▶ [Work item]
Look through the listing underneath for "GLUE", and copy every line that has it.

▶ [Dataset records]
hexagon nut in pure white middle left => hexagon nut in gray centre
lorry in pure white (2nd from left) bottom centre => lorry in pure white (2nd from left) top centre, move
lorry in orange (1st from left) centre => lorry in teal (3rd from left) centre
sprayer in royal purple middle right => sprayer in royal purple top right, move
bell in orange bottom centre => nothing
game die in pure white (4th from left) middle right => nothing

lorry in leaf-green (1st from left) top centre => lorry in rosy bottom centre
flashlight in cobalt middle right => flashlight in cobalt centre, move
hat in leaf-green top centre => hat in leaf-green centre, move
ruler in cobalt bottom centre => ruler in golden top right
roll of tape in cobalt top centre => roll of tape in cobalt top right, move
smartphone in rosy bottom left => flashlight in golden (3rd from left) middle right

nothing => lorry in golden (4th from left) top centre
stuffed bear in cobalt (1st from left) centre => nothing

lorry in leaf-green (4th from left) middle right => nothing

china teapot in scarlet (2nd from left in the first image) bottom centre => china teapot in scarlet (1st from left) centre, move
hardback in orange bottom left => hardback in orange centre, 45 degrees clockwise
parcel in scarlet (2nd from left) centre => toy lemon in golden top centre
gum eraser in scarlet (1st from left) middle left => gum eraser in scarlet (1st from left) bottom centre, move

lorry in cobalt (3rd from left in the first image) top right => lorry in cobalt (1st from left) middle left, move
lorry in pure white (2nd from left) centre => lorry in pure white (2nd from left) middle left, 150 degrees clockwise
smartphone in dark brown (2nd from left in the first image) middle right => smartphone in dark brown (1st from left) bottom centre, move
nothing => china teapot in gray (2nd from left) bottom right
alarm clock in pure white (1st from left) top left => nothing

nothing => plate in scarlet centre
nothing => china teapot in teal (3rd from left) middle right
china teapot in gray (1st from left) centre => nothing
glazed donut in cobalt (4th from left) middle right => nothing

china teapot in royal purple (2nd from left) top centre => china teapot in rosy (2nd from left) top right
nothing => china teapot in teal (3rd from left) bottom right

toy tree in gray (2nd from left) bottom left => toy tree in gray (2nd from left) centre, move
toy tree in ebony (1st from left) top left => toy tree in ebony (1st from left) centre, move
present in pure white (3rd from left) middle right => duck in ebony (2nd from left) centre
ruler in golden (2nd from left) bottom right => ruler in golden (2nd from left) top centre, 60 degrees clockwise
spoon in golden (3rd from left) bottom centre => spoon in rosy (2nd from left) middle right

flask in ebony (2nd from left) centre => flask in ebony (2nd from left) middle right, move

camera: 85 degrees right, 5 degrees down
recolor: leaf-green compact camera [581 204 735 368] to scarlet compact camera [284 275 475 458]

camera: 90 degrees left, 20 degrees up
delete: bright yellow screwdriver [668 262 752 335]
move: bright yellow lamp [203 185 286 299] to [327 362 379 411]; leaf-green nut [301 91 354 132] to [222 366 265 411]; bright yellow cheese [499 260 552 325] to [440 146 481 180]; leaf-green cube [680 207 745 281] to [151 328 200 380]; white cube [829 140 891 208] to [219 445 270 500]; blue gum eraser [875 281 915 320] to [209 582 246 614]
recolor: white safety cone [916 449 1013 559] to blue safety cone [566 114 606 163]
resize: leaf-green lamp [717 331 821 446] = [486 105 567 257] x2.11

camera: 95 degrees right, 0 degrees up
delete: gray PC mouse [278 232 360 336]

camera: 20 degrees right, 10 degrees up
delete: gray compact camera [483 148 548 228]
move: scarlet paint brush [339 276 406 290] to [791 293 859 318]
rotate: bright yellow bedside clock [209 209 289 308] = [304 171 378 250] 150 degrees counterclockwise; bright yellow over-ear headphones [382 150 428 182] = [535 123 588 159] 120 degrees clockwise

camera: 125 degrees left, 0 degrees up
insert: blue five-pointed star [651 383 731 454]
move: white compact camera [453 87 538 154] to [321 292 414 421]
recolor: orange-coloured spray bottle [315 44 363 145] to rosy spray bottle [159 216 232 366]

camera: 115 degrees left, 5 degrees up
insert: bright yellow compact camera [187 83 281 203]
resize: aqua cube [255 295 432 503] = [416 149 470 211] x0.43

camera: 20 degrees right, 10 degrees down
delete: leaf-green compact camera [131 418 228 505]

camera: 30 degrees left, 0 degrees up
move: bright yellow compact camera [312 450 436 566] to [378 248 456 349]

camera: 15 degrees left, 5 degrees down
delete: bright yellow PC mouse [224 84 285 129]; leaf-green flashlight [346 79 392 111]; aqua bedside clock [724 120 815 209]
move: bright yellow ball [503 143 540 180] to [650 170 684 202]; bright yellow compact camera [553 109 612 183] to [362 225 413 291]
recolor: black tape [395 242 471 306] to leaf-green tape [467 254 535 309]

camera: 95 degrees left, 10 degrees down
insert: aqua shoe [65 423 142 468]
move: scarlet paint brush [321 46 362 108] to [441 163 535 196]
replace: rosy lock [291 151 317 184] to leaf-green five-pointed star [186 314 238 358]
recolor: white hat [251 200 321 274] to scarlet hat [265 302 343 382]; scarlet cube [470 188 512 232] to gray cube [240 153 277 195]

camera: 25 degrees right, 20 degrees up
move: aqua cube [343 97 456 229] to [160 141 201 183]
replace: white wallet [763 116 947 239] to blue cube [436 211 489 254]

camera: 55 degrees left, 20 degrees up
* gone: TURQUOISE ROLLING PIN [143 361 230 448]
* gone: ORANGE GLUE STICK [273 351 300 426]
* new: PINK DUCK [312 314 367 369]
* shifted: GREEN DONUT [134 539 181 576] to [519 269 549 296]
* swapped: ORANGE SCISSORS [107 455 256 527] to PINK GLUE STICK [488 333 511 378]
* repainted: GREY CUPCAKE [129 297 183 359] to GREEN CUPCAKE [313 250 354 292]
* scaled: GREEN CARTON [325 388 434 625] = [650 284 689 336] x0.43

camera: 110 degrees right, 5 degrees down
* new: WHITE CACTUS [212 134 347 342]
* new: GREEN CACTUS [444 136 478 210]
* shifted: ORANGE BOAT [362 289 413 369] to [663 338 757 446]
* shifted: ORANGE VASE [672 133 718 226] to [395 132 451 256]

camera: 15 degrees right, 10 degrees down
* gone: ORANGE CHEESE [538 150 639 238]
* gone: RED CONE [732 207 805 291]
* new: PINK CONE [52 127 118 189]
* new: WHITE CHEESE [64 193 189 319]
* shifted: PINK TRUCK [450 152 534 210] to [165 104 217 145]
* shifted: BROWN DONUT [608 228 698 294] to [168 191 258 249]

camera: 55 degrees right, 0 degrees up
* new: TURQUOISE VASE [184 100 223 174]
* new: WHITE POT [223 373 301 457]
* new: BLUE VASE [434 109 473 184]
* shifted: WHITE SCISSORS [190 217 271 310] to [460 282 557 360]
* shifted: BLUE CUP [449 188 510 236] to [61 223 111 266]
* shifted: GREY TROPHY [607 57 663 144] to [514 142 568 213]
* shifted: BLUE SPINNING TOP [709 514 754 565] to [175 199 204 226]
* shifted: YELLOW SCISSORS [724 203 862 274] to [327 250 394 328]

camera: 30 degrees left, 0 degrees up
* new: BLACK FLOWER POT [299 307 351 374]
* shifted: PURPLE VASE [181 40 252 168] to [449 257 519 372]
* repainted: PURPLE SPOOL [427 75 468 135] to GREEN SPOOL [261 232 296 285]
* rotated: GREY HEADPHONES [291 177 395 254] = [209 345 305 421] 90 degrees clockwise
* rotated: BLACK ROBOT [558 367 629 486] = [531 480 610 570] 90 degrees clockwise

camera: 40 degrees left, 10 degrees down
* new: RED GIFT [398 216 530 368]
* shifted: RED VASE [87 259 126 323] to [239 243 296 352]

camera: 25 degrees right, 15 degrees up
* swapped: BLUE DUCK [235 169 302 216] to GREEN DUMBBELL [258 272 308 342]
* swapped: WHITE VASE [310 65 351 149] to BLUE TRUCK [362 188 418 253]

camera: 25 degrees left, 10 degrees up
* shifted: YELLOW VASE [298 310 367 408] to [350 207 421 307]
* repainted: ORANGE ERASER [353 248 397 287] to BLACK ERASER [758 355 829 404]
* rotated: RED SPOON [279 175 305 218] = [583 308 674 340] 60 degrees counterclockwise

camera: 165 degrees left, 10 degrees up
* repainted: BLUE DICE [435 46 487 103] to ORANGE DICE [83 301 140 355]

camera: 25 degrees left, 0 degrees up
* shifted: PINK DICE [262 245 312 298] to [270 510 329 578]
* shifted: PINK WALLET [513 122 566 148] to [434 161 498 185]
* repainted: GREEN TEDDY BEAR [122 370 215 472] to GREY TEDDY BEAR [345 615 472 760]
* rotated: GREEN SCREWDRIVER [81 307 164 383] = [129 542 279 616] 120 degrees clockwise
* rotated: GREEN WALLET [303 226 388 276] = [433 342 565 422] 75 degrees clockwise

▶ [Answer to this exercise]
* gone: ORANGE GLUE STICK [273 351 300 426]
* swapped: ORANGE SCISSORS [107 455 256 527] to PINK GLUE STICK [488 333 511 378]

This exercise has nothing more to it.